Directions
Reproduce the listing in full. Omit the pictures.

Provided material
|---|

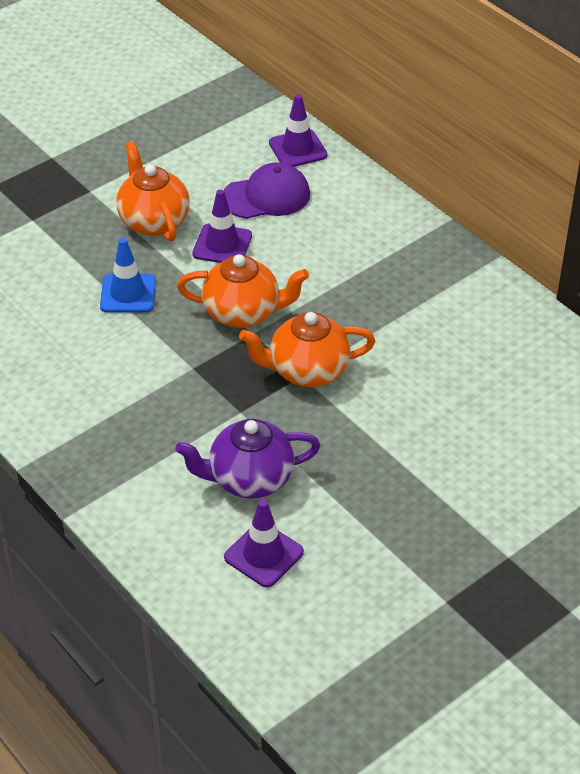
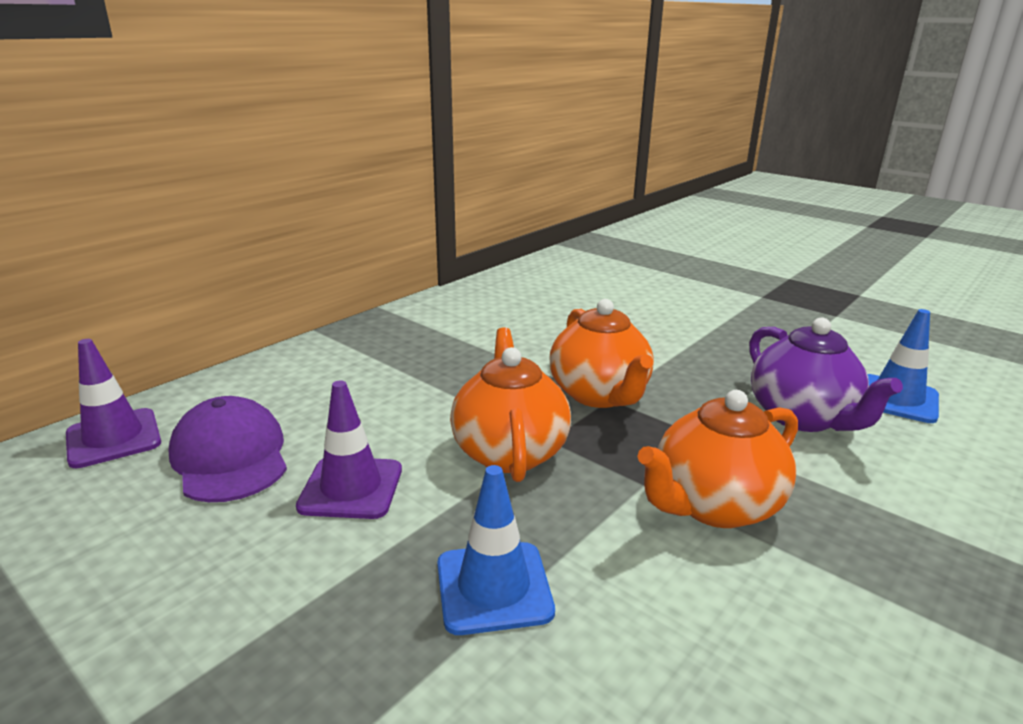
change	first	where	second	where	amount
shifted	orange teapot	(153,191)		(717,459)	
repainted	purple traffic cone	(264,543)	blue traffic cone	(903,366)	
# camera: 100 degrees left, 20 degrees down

|---|

Solution for this problem
change	first	where	second	where	amount
shifted	orange teapot	(153,191)		(717,459)	
repainted	purple traffic cone	(264,543)	blue traffic cone	(903,366)	
# camera: 100 degrees left, 20 degrees down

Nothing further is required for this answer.